Stored items
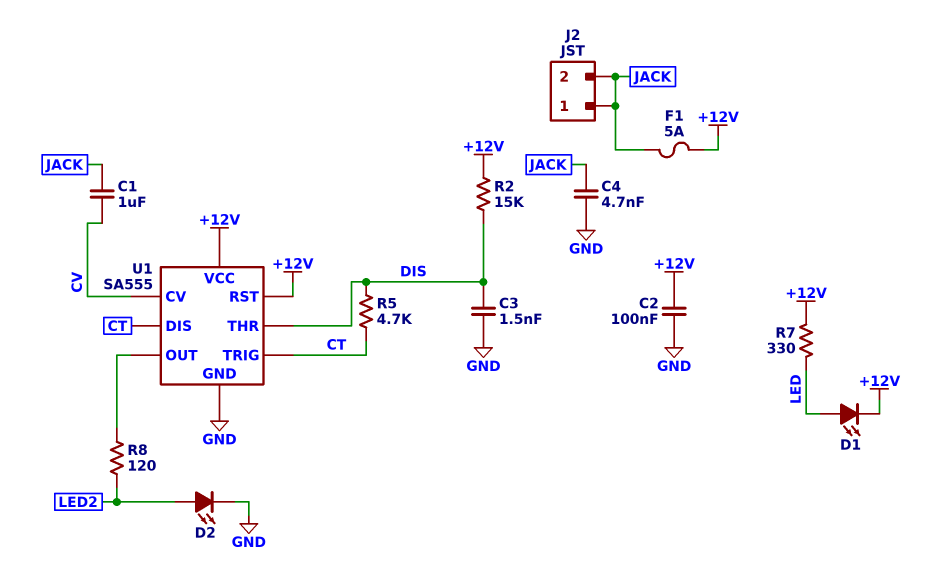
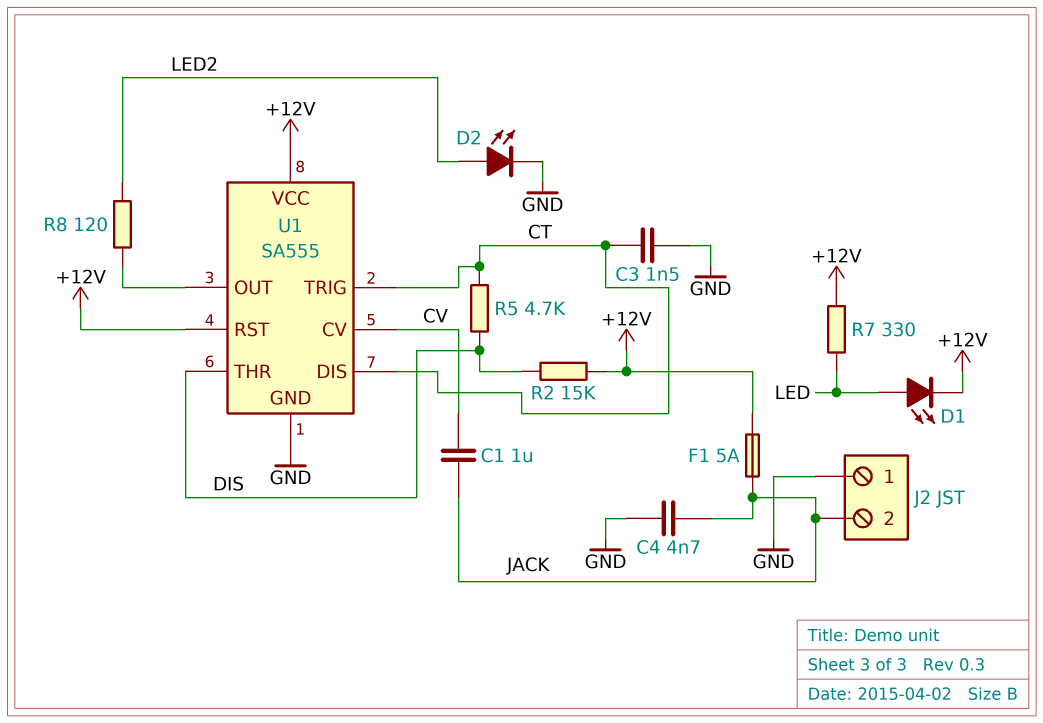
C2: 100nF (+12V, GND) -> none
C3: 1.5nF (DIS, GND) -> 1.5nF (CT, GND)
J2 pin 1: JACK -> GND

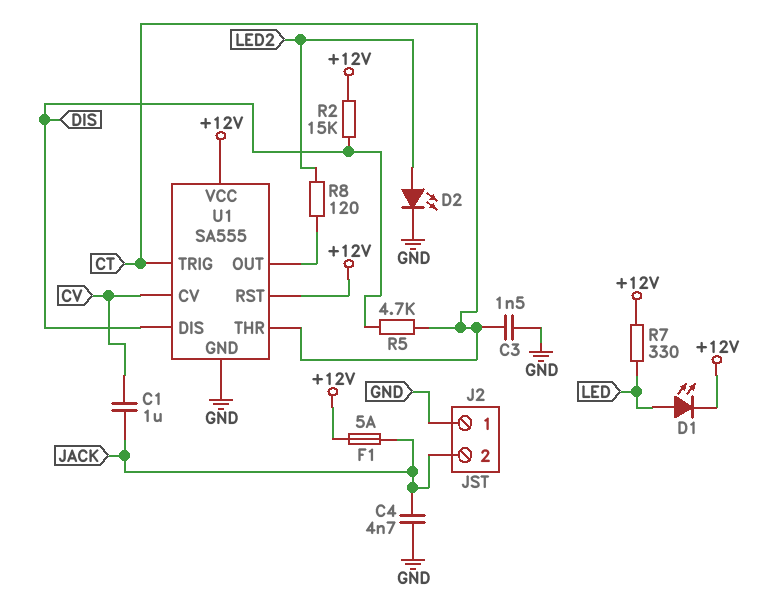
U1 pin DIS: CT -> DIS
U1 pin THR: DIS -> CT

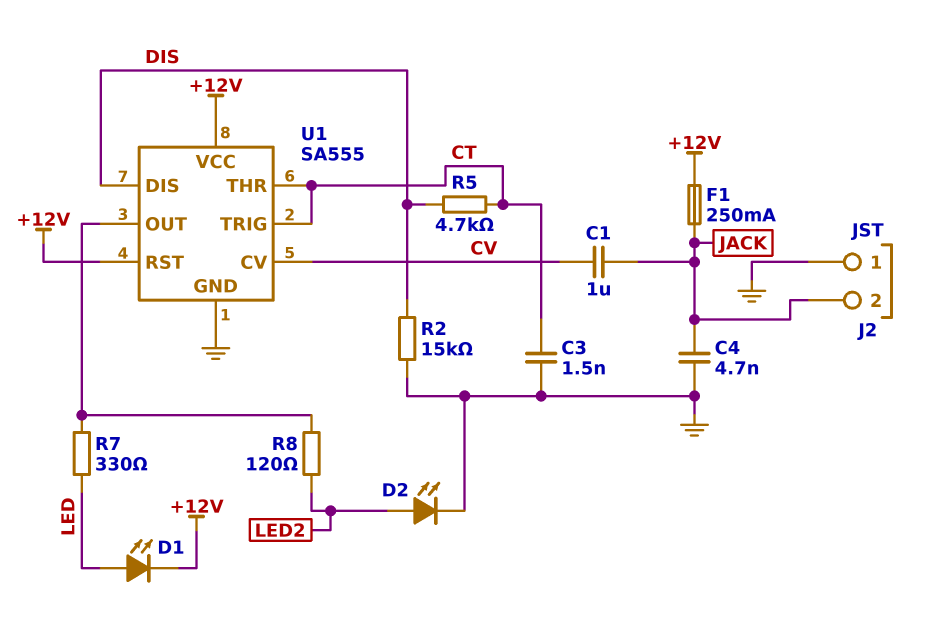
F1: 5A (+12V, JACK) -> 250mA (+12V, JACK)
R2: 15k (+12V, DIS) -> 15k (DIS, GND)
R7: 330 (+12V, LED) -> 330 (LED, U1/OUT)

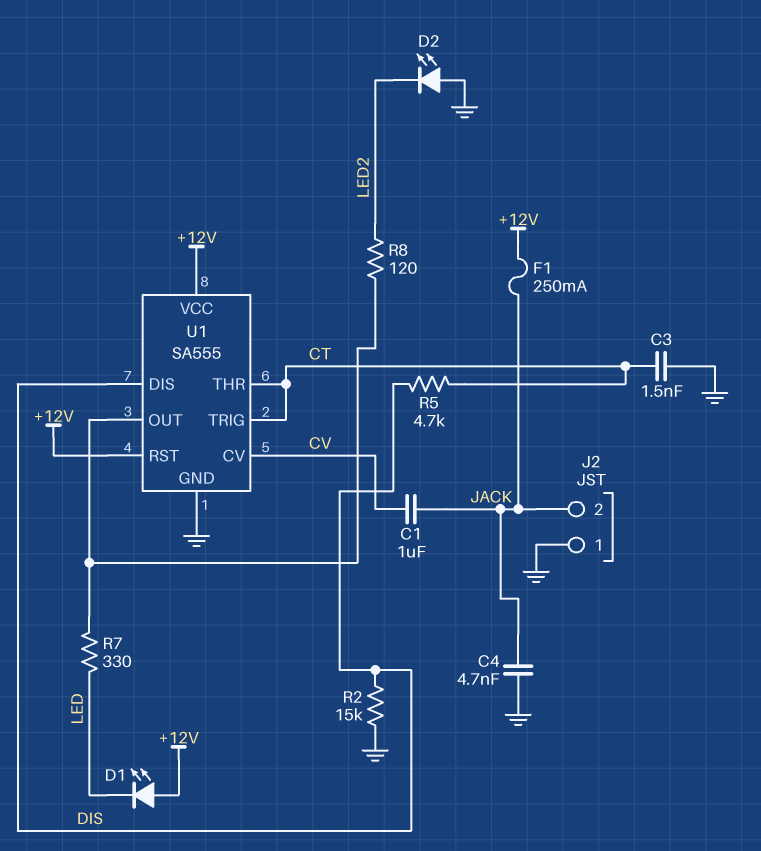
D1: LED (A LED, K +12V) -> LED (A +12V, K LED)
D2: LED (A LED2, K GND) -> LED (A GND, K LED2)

--

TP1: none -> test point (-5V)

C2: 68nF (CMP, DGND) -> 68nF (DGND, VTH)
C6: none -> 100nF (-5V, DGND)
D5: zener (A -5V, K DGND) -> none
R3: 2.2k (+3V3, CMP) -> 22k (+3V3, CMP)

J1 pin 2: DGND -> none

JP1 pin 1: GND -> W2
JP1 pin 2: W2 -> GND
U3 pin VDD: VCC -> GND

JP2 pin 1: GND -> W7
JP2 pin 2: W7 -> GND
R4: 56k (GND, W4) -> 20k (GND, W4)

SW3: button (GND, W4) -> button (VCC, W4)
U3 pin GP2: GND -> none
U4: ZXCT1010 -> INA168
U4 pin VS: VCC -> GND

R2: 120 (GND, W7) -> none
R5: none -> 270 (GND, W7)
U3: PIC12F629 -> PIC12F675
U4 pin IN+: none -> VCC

- WHAT THE EXERCISE ASKS: Only one stretch of the data above is needed. Restate it word for word, from the line containing "U4: ZXCT1010 -> INA168" through the line containing "U4 pin IN+: none -> VCC", both ends included.

- ANSWER TO THIS PROBLEM:
U4: ZXCT1010 -> INA168
U4 pin VS: VCC -> GND

R2: 120 (GND, W7) -> none
R5: none -> 270 (GND, W7)
U3: PIC12F629 -> PIC12F675
U4 pin IN+: none -> VCC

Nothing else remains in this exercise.